_Problem requirements_. Pull out each line of the data that includes the word "moved".
-------------------------
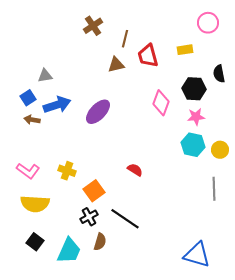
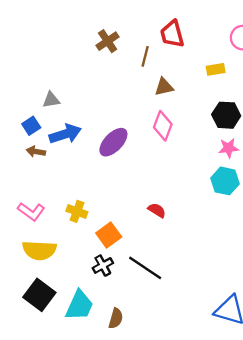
red trapezoid: (148, 56) -> (172, 34), moved
brown triangle: (116, 65) -> (164, 87), moved
pink diamond: (161, 103) -> (163, 126), moved
black square: (35, 242) -> (39, 295), size x1.5
brown semicircle: (100, 242) -> (116, 318), moved

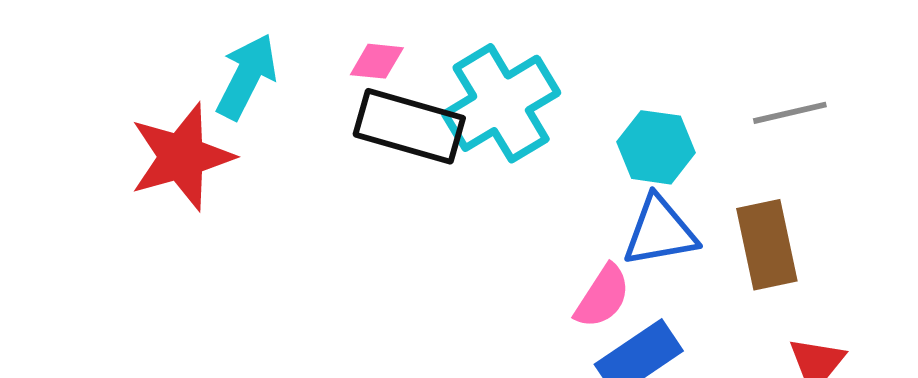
-------------------------
_Answer to this problem_.
red trapezoid: (148, 56) -> (172, 34), moved
brown triangle: (116, 65) -> (164, 87), moved
pink diamond: (161, 103) -> (163, 126), moved
brown semicircle: (100, 242) -> (116, 318), moved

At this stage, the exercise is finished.